**Data to use**
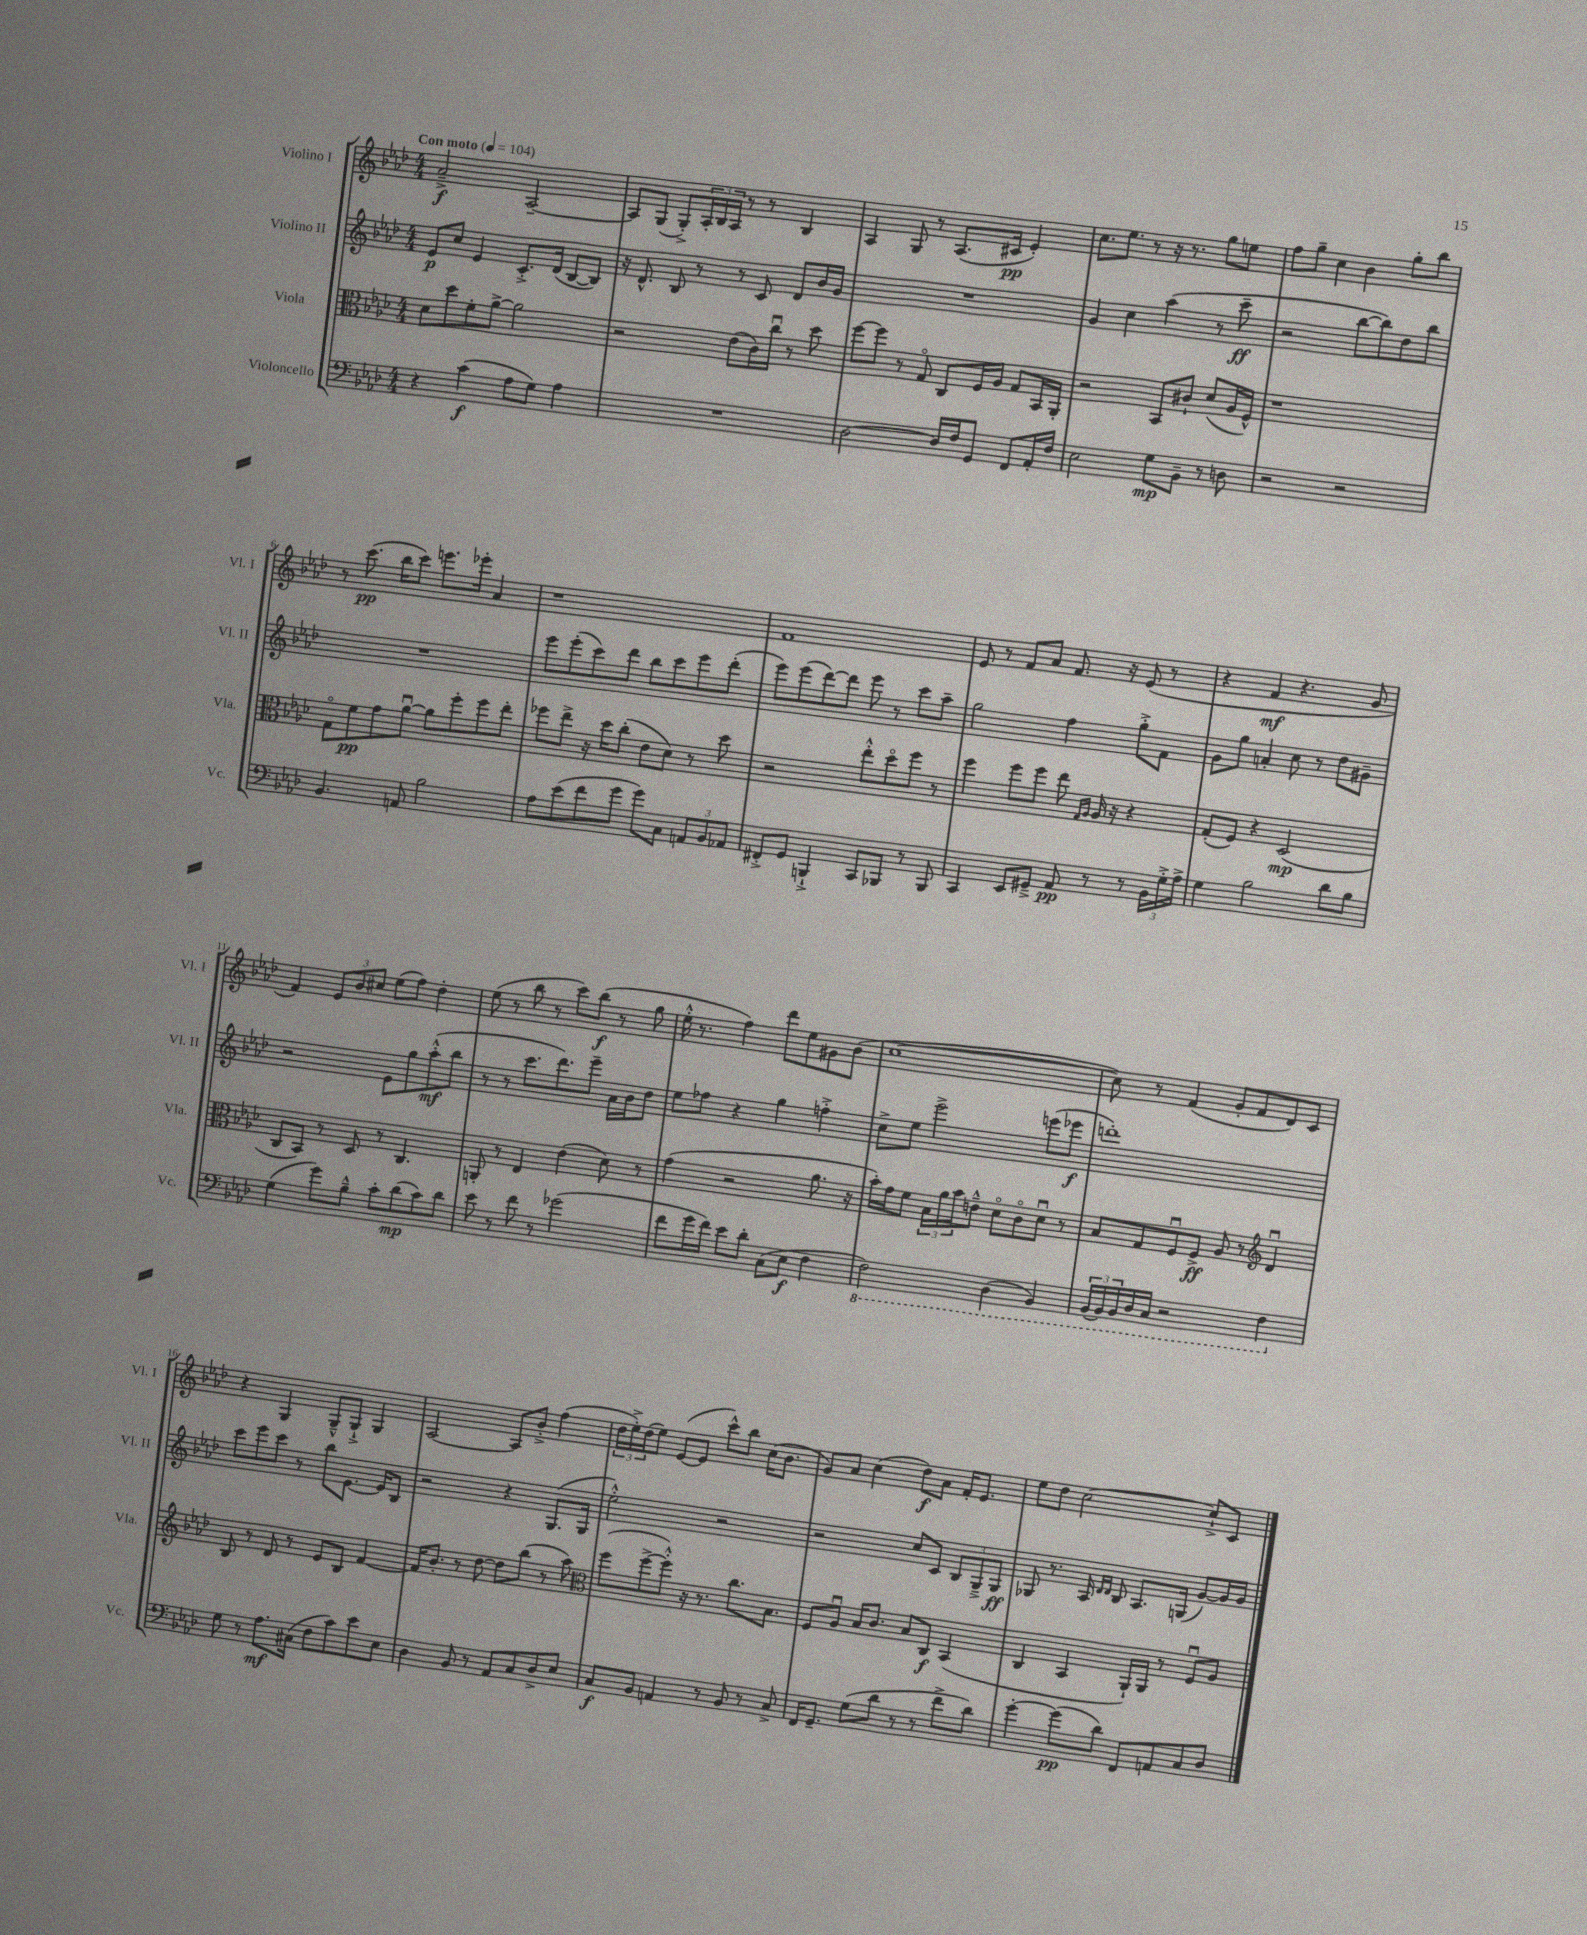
<<
\new StaffGroup <<
\new Staff = "s0" \with { instrumentName = "Violino I" shortInstrumentName = "Vl. I" } {
    \clef treble \key aes \major \numericTimeSignature \time 4/4 \tempo "Con moto" 4 = 104
    aes'2--->\f aes2~-- |
    aes8 g8( g8-.->) \tuplet 3/2 { aes16-. bes16 aes16 } r8 r8 bes4 |
    aes4 g8 r8 aes8.( cis'16\pp ees'4-.) |
    c''8. ees''8. r8 r16 r8. g''8 e''8 |
    f''8 g''8-- c''4 bes'4 g''8-. bes''8 |
    r8 c'''8.\pp( bes''16 c'''8) e'''8. ees'''16-. aes'4 |
    r1 |
    f'1 |
    ees'8 r8 f'8 aes'8 f'8. r16 ees'8( r8 |
    r4 f'4\mf r4. g'8 |
    f'4) \tuplet 3/2 { ees'8 bes'8 cis''8 } ees''8( f''8) des''4-. |
    ees''8( r8 bes''8 r8 c'''8) bes''8\f( r8 g''8 |
    ees''16-.-^ r8. f''4) des'''8 ees''8 gis'8 bes'8( |
    c''1~ |
    c''8) r8 f'4( g'8-. f'8 des'8) c'8 |
    r4 g4 g8---^ g8-!-> g4 |
    aes2~ aes8 bes'8-.-> f''4( |
    \tuplet 3/2 { des''16 ees''16-.->) des''16( } ees''8) ees'8~( ees'8 c'''8-^) bes''8 c''16( bes'8. |
    g'8) aes'8 c''4( des''8\f) aes'8 f'16-. ees'8. |
    ees''8 des''8 c''2~ c''8-!-> c'8 \bar "|." |
}
\new Staff = "s1" \with { instrumentName = "Violino II" shortInstrumentName = "Vl. II" } {
    \clef treble \key aes \major \numericTimeSignature \time 4/4
    ees'8\p c''8 ees'4 c'8.-.-> des'16( bes8~ bes8) |
    r16 des'8.-^ bes8 r8 r8 c'8 des'8 bes'16 g'16 |
    R1 |
    g'4 c''4 aes''4( r8 c'''8--\ff |
    r2 bes''8~ bes''8) des''8 bes''8 |
    R1 |
    ees'''8 ees'''8-.( c'''8) des'''8 bes''8 c'''8 ees'''8 des'''8-.( |
    ees'''8) ees'''8( des'''8~) des'''8 ees'''8 r8 c'''8 aes''8-- |
    g''2 f''4 g''8-.-> f'8 |
    g'8 g''8 a'4-. c''8 r8 des''8 gis'8-- |
    r2 ees'8 g''8 aes''8-.-^\mf( bes''8 |
    r8 r8 c'''8. des'''8.) ees'''8-- aes'16 bes'16 des''8 |
    ees''8 fes''8 r4 g''4 f''4-.-> |
    c''8-> ees''8 ees'''2-> e'''8( ees'''8\f |
    d'''1-.) |
    c'''8 ees'''8 c'''8 r8 bes''8 ees'8.~ ees'16 bes8 |
    r2 r4 g8.( g16 |
    ees''2-.-^) r2 |
    r2 c''8 c'8 \tuplet 3/2 { bes8 g8---> g8\ff } |
    ges8 r8. aes16 \grace { des'16 des'16 } bes8 aes8. g16( g'8~) g'16 g'16 \bar "|." |
}
\new Staff = "s2" \with { instrumentName = "Viola" shortInstrumentName = "Vla." } {
    \clef alto \key aes \major \numericTimeSignature \time 4/4
    des'8 des''8 f'8-. aes'8~-> aes'2 |
    r2 ees'8( c'16) c''16\downbow r8 des''8 |
    f''8~ f''8 r8 g8\flageolet c8 f16 aes16 g8 bes,16 aes,16-. |
    r2 bes,8 cis'8-! des'8( aes16 f16-^) |
    r1 |
    g8\flageolet f'8\pp g'8 aes'8~\downbow aes'8 f''8-. f''8 ees''8-. |
    fes''8 ees''8-> r16 des''16 c''8-.( ees'8 des'8) r8 des''8 |
    r2 ees''8-.-^ des''8\flageolet f''8 r8 |
    f''4 f''8 f''8 ees''8 \grace { g16 aes16 } aes16 r16 r4 |
    g8-.( f8) r4 des2\mp( |
    c8 bes,8) r8 des8 r8 c4. |
    a,8-. r8 ees4 ees'4( des'8) r8 |
    g'4( r2 aes'8. r16 |
    bes'16-.) g'16 f'8 \tuplet 3/2 { bes16 aes'16 bes'16 } e'8---^ des'8\flageolet c'8\flageolet des'8\downbow r8 |
    bes8 g8 f8\downbow f8->\ff aes8 r8 \clef treble des'4\downbow |
    bes8 r8 des'8 r8 ees'8 bes8 f'4~ |
    f'16 bes'8.-. r8 des''8~ des''8 bes''8( r8 aes''8) |
    \clef alto f''8( f''8~-> f''8-.-^) r16 r8. c''8. bes8. |
    f8 aes8\downbow bes16 c'8. bes8 c8\f bes,4( |
    c4 bes,4 aes,16-!) aes,16 r8 f8\downbow aes8 \bar "|." |
}
\new Staff = "s3" \with { instrumentName = "Violoncello" shortInstrumentName = "Vc." } {
    \clef bass \key aes \major \numericTimeSignature \time 4/4
    r4 c'4\f( aes8 g8) aes4 |
    R1 |
    des2~ des16 f16 g,8 f,8 aes,16-. f16 |
    ees2 g8\mp bes,8-- r8 d8 |
    r2 r2 |
    bes,4. a,8 bes2 |
    aes8 ees'8( f'8 g'8 g'8) c8 \tuplet 3/2 { a,8 bes,8 aes,8 } |
    fis,8-.-> g,8 b,,4-!-> c,8 bes,,8 r8 bes,,8 |
    c,4 ees,8 gis,8---> aes,8\pp r8 r8 \tuplet 3/2 { bes,16 g16-.-> aes16-> } |
    g4 bes2 des'8 bes8 |
    g4( g'8) bes8---^ c'8-. des'8\mp( c'8) des'8 |
    ees'8 r8 f'8 r8 ges'2( |
    f'8 g'16 f'16) ees'8 des'8-. c8( ees8\f f4 |
    \ottava #-1 f,2) des,4( bes,,4) |
    \tuplet 3/2 { bes,,16( bes,,16) bes,,16 } des,16 c,16 r2 f,4 \ottava #0 |
    g8 r8 aes8.\mf cis16( f8 c'8) ees'8 ees8 |
    des4 bes,8 r8 aes,8 c8 des8-> ees8 |
    c8\f bes,8 a,4 r8 bes,8 r8 c8-> |
    f,16 g,8.-- g8( des'8 r8 r8 f'8-> des'8) |
    g'4~-. g'8\pp( des'8) f,8 a,8 c8 des8 \bar "|." |
}
>>
>>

**Requirement**
Please reproduce the data above with "Violino" replaced by "Violin" and everything else kept the same. Leave the pictures out of your answer.

**Response**
<<
\new StaffGroup <<
\new Staff = "s0" \with { instrumentName = "Violin I" shortInstrumentName = "Vl. I" } {
    \clef treble \key aes \major \numericTimeSignature \time 4/4 \tempo "Con moto" 4 = 104
    aes'2--->\f aes2~-- |
    aes8 g8( g8-.->) \tuplet 3/2 { aes16-. bes16 aes16 } r8 r8 bes4 |
    aes4 g8 r8 aes8.( cis'16\pp ees'4-.) |
    c''8. ees''8. r8 r16 r8. g''8 e''8 |
    f''8 g''8-- c''4 bes'4 g''8-. bes''8 |
    r8 c'''8.\pp( bes''16 c'''8) e'''8. ees'''16-. aes'4 |
    r1 |
    f'1 |
    ees'8 r8 f'8 aes'8 f'8. r16 ees'8( r8 |
    r4 f'4\mf r4. g'8 |
    f'4) \tuplet 3/2 { ees'8 bes'8 cis''8 } ees''8( f''8) des''4-. |
    ees''8( r8 bes''8 r8 c'''8) bes''8\f( r8 g''8 |
    ees''16-.-^ r8. f''4) des'''8 ees''8 gis'8 bes'8( |
    c''1~ |
    c''8) r8 f'4( g'8-. f'8 des'8) c'8 |
    r4 g4 g8---^ g8-!-> g4 |
    aes2~ aes8 bes'8-.-> f''4( |
    \tuplet 3/2 { des''16 ees''16-.->) des''16( } ees''8) ees'8~( ees'8 c'''8-^) bes''8 c''16( bes'8. |
    g'8) aes'8 c''4( des''8\f) aes'8 f'16-. ees'8. |
    ees''8 des''8 c''2~ c''8-!-> c'8 \bar "|." |
}
\new Staff = "s1" \with { instrumentName = "Violin II" shortInstrumentName = "Vl. II" } {
    \clef treble \key aes \major \numericTimeSignature \time 4/4
    ees'8\p c''8 ees'4 c'8.-.-> des'16( bes8~ bes8) |
    r16 des'8.-^ bes8 r8 r8 c'8 des'8 bes'16 g'16 |
    R1 |
    g'4 c''4 aes''4( r8 c'''8--\ff |
    r2 bes''8~ bes''8) des''8 bes''8 |
    R1 |
    ees'''8 ees'''8-.( c'''8) des'''8 bes''8 c'''8 ees'''8 des'''8-.( |
    ees'''8) ees'''8( des'''8~) des'''8 ees'''8 r8 c'''8 aes''8-- |
    g''2 f''4 g''8-.-> f'8 |
    g'8 g''8 a'4-. c''8 r8 des''8 gis'8-- |
    r2 ees'8 g''8 aes''8-.-^\mf( bes''8 |
    r8 r8 c'''8. des'''8.) ees'''8-- aes'16 bes'16 des''8 |
    ees''8 fes''8 r4 g''4 f''4-.-> |
    c''8-> ees''8 ees'''2-> e'''8( ees'''8\f |
    d'''1-.) |
    c'''8 ees'''8 c'''8 r8 bes''8 ees'8.~ ees'16 bes8 |
    r2 r4 g8.( g16 |
    ees''2-.-^) r2 |
    r2 c''8 c'8 \tuplet 3/2 { bes8 g8---> g8\ff } |
    ges8 r8. aes16 \grace { des'16 des'16 } bes8 aes8. g16( g'8~) g'16 g'16 \bar "|." |
}
\new Staff = "s2" \with { instrumentName = "Viola" shortInstrumentName = "Vla." } {
    \clef alto \key aes \major \numericTimeSignature \time 4/4
    des'8 des''8 f'8-. aes'8~-> aes'2 |
    r2 ees'8( c'16) c''16\downbow r8 des''8 |
    f''8~ f''8 r8 g8\flageolet c8 f16 aes16 g8 bes,16 aes,16-. |
    r2 bes,8 cis'8-! des'8( aes16 f16-^) |
    r1 |
    g8\flageolet f'8\pp g'8 aes'8~\downbow aes'8 f''8-. f''8 ees''8-. |
    fes''8 ees''8-> r16 des''16 c''8-.( ees'8 des'8) r8 des''8 |
    r2 ees''8-.-^ des''8\flageolet f''8 r8 |
    f''4 f''8 f''8 ees''8 \grace { g16 aes16 } aes16 r16 r4 |
    g8-.( f8) r4 des2\mp( |
    c8 bes,8) r8 des8 r8 c4. |
    a,8-. r8 ees4 ees'4( des'8) r8 |
    g'4( r2 aes'8. r16 |
    bes'16-.) g'16 f'8 \tuplet 3/2 { bes16 aes'16 bes'16 } e'8---^ des'8\flageolet c'8\flageolet des'8\downbow r8 |
    bes8 g8 f8\downbow f8->\ff aes8 r8 \clef treble des'4\downbow |
    bes8 r8 des'8 r8 ees'8 bes8 f'4~ |
    f'16 bes'8.-. r8 des''8~ des''8 bes''8( r8 aes''8) |
    \clef alto f''8( f''8~-> f''8-.-^) r16 r8. c''8. bes8. |
    f8 aes8\downbow bes16 c'8. bes8 c8\f bes,4( |
    c4 bes,4 aes,16-!) aes,16 r8 f8\downbow aes8 \bar "|." |
}
\new Staff = "s3" \with { instrumentName = "Violoncello" shortInstrumentName = "Vc." } {
    \clef bass \key aes \major \numericTimeSignature \time 4/4
    r4 c'4\f( aes8 g8) aes4 |
    R1 |
    des2~ des16 f16 g,8 f,8 aes,16-. f16 |
    ees2 g8\mp bes,8-- r8 d8 |
    r2 r2 |
    bes,4. a,8 bes2 |
    aes8 ees'8( f'8 g'8 g'8) c8 \tuplet 3/2 { a,8 bes,8 aes,8 } |
    fis,8-.-> g,8 b,,4-!-> c,8 bes,,8 r8 bes,,8 |
    c,4 ees,8 gis,8---> aes,8\pp r8 r8 \tuplet 3/2 { bes,16 g16-.-> aes16-> } |
    g4 bes2 des'8 bes8 |
    g4( g'8) bes8---^ c'8-. des'8\mp( c'8) des'8 |
    ees'8 r8 f'8 r8 ges'2( |
    f'8 g'16 f'16) ees'8 des'8-. c8( ees8\f f4 |
    \ottava #-1 f,2) des,4( bes,,4) |
    \tuplet 3/2 { bes,,16( bes,,16) bes,,16 } des,16 c,16 r2 f,4 \ottava #0 |
    g8 r8 aes8.\mf cis16( f8 c'8) ees'8 ees8 |
    des4 bes,8 r8 aes,8 c8 des8-> ees8 |
    c8\f bes,8 a,4 r8 bes,8 r8 c8-> |
    f,16 g,8.-- g8( des'8 r8 r8 f'8-> des'8) |
    g'4~-. g'8\pp( des'8) f,8 a,8 c8 des8 \bar "|." |
}
>>
>>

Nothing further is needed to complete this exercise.